>>>>>

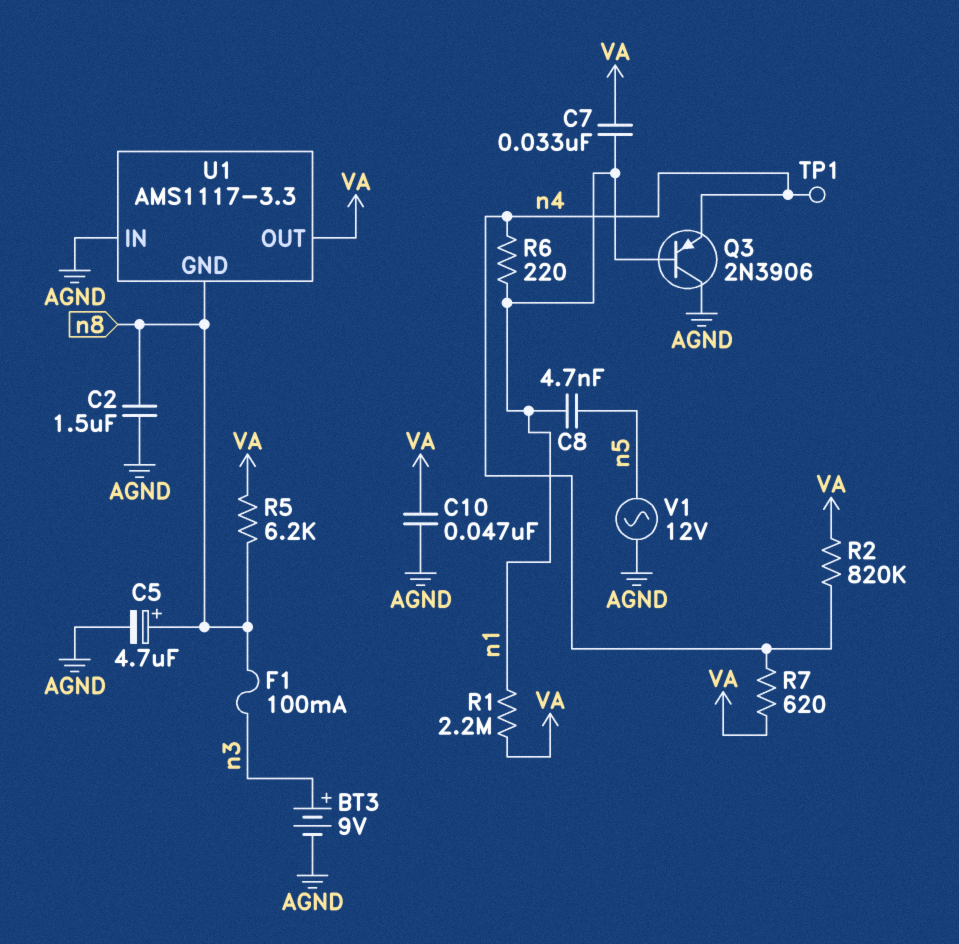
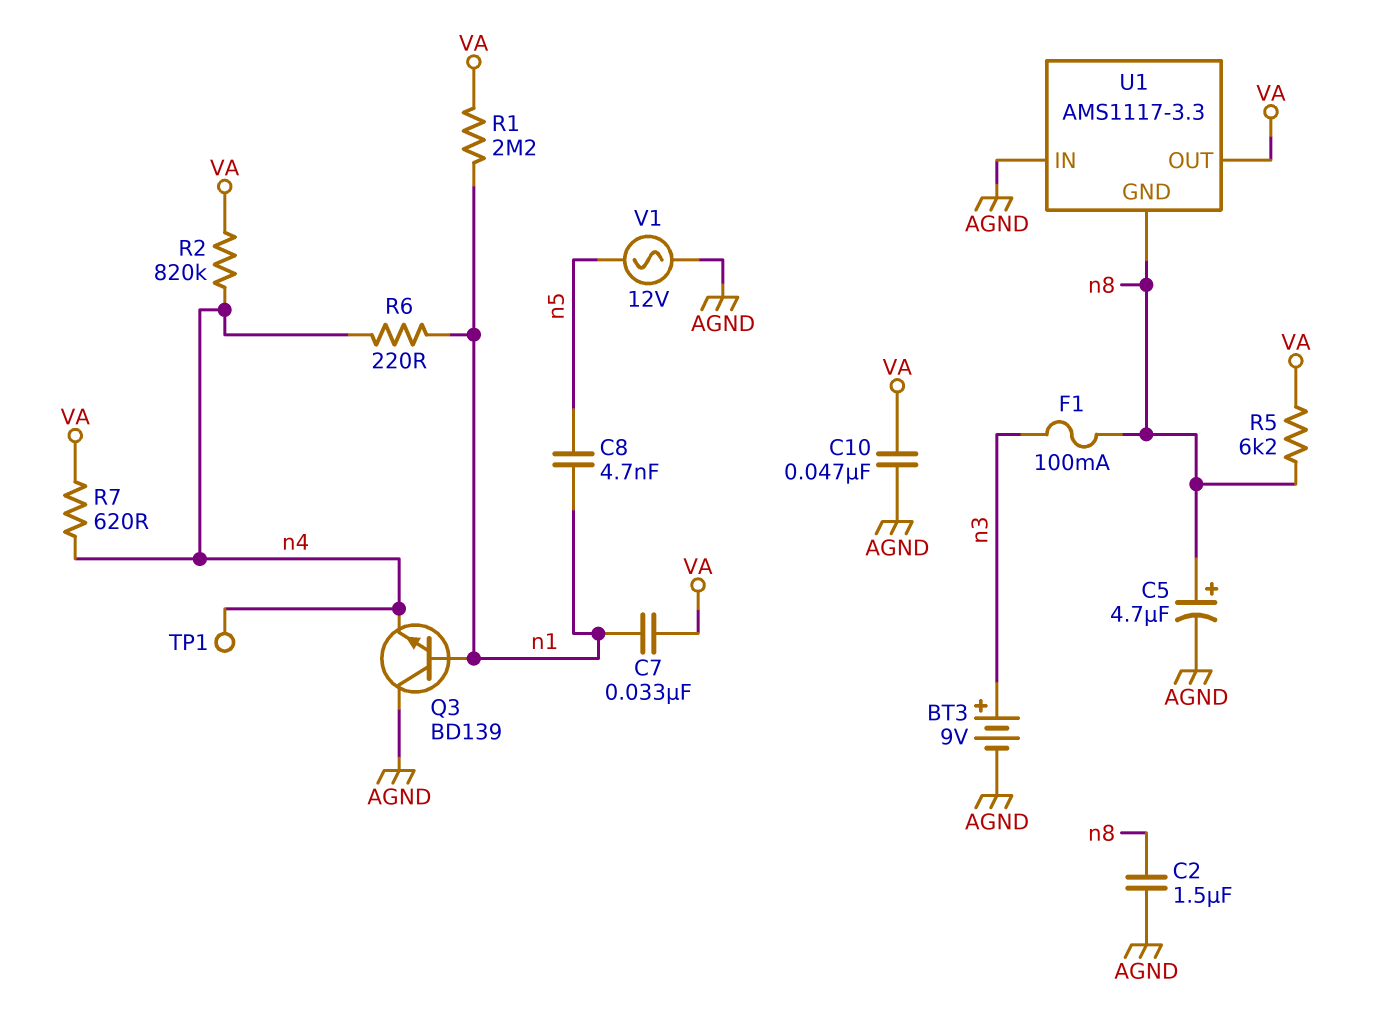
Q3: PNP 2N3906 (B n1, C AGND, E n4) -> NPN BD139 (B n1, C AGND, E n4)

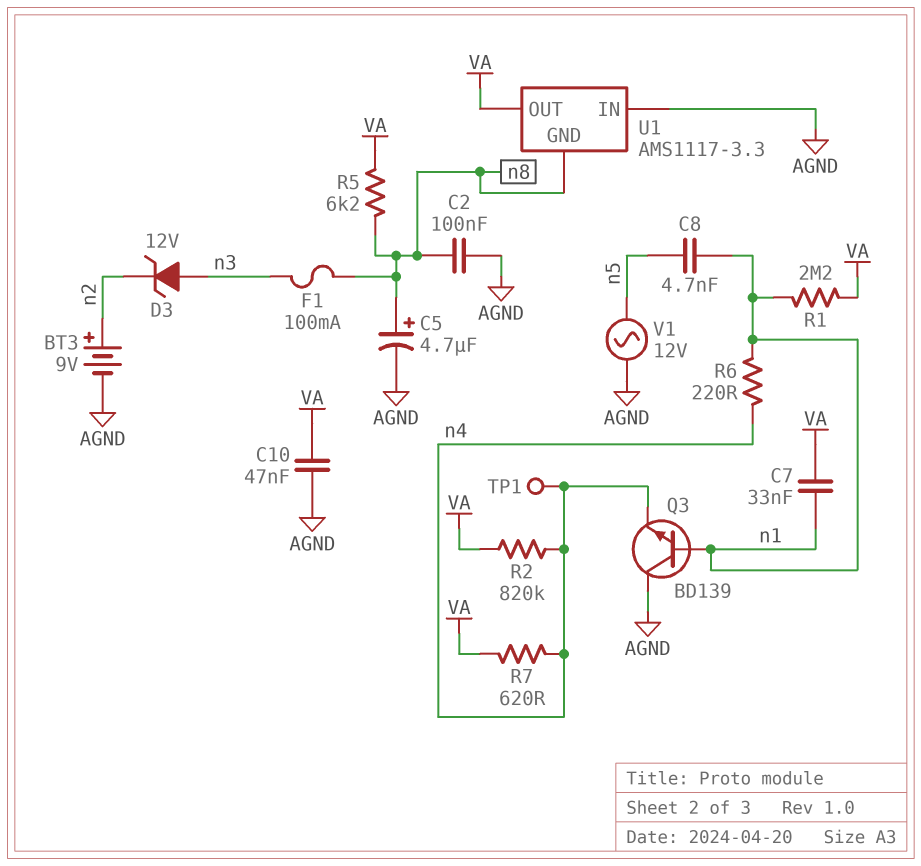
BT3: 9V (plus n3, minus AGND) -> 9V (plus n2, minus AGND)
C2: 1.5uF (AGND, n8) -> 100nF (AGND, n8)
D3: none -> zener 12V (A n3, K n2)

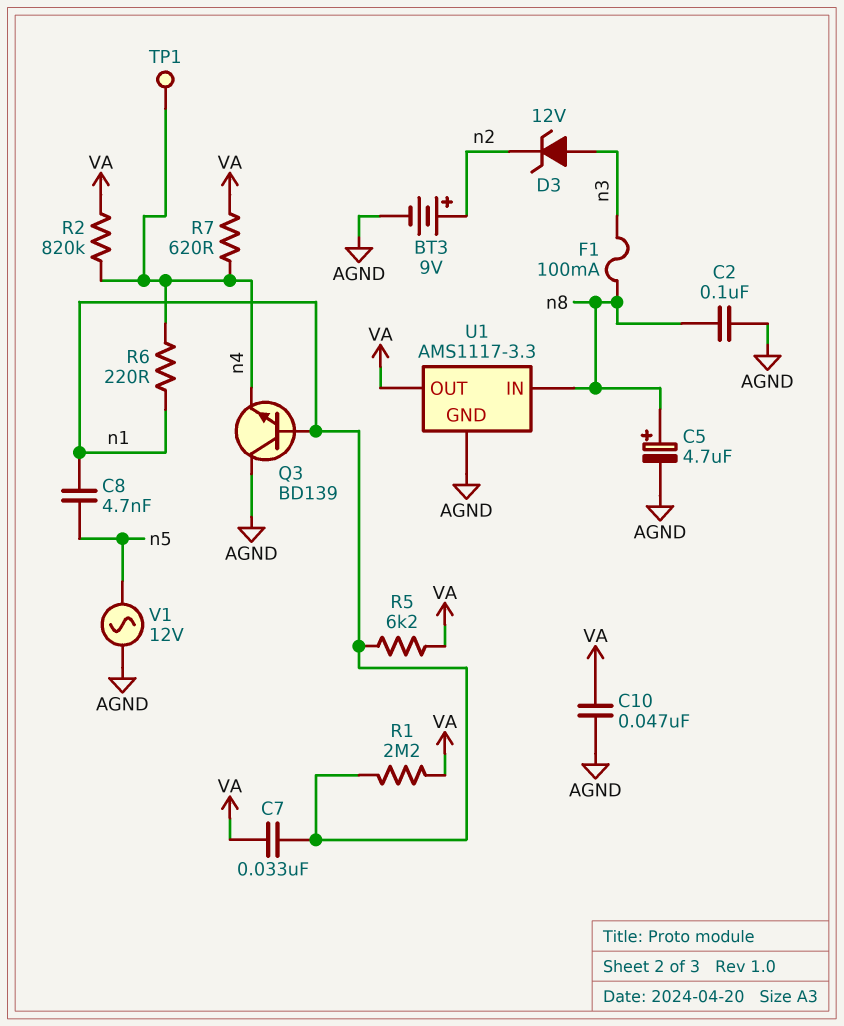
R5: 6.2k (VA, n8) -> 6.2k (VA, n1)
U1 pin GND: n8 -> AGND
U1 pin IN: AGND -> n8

<<<<<

Retype the lines above exactly, no pictures.

→ Problem solution
Q3: PNP 2N3906 (B n1, C AGND, E n4) -> NPN BD139 (B n1, C AGND, E n4)

BT3: 9V (plus n3, minus AGND) -> 9V (plus n2, minus AGND)
C2: 1.5uF (AGND, n8) -> 100nF (AGND, n8)
D3: none -> zener 12V (A n3, K n2)

R5: 6.2k (VA, n8) -> 6.2k (VA, n1)
U1 pin GND: n8 -> AGND
U1 pin IN: AGND -> n8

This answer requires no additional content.